| DATA PROVIDED |
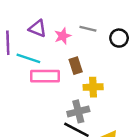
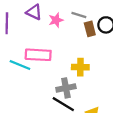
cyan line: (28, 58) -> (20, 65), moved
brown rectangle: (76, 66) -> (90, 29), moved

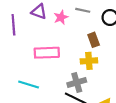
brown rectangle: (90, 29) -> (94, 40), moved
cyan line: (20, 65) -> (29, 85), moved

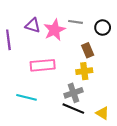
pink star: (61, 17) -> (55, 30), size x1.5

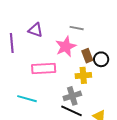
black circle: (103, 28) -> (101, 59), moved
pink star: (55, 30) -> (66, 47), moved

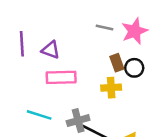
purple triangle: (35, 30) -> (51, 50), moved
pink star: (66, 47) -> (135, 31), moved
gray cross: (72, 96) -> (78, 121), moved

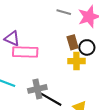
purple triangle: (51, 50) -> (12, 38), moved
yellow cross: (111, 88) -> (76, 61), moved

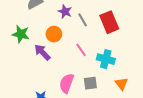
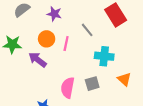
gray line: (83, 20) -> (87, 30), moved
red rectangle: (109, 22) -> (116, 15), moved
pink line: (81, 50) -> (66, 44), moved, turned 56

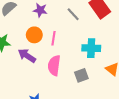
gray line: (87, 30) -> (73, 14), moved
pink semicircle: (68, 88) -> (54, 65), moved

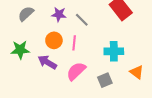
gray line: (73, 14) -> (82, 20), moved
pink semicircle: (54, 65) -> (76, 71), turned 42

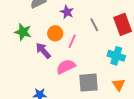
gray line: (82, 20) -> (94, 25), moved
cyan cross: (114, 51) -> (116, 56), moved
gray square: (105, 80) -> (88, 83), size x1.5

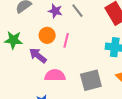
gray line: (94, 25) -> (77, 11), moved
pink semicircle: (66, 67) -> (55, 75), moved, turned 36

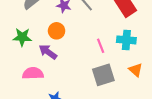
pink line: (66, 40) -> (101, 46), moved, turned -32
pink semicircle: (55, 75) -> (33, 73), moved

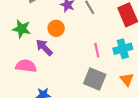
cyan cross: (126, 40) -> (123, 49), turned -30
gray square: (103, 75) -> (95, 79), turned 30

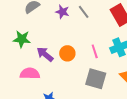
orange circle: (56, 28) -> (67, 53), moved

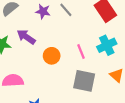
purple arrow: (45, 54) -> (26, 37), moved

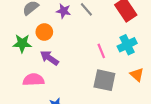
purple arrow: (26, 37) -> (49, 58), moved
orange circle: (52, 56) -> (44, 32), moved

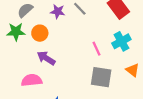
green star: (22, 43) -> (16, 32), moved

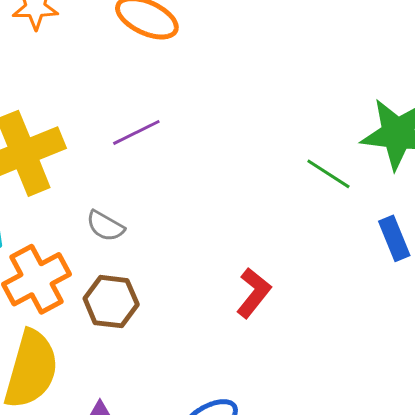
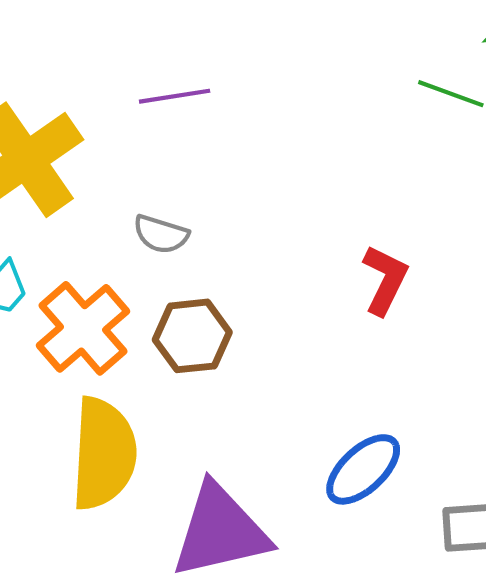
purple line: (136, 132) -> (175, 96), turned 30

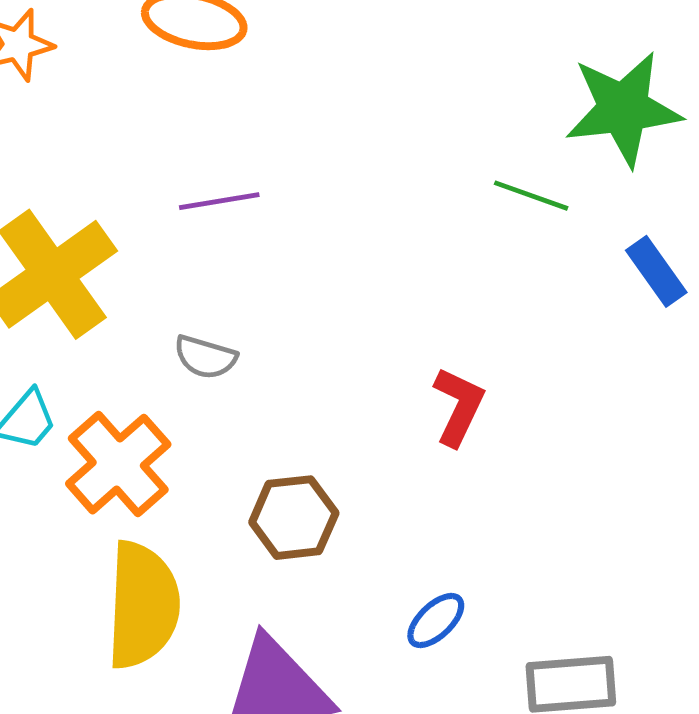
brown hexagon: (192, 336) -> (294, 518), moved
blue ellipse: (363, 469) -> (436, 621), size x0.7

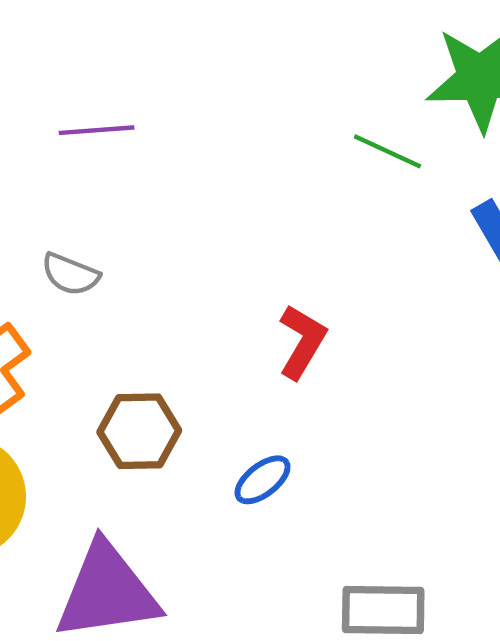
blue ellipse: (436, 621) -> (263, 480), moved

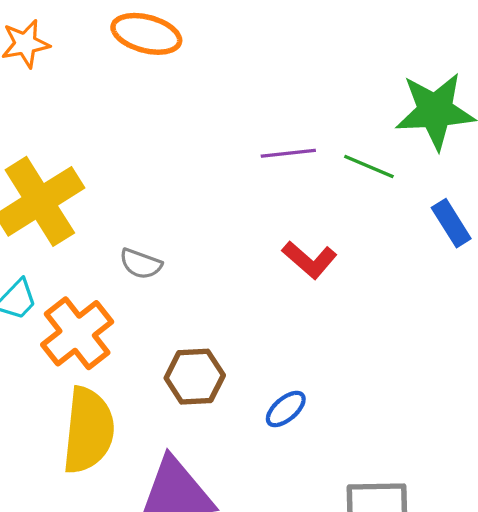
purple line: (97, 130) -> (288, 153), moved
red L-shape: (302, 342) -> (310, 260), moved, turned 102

| EXERCISE DIRECTIONS |
Your answer must be an exact copy of the lines from the start of the entries through the line with "black circle: (103, 28) -> (101, 59), moved", with no pictures.

| ANSWER TO THIS PROBLEM |
cyan line: (28, 58) -> (20, 65), moved
brown rectangle: (76, 66) -> (90, 29), moved

brown rectangle: (90, 29) -> (94, 40), moved
cyan line: (20, 65) -> (29, 85), moved

pink star: (61, 17) -> (55, 30), size x1.5

black circle: (103, 28) -> (101, 59), moved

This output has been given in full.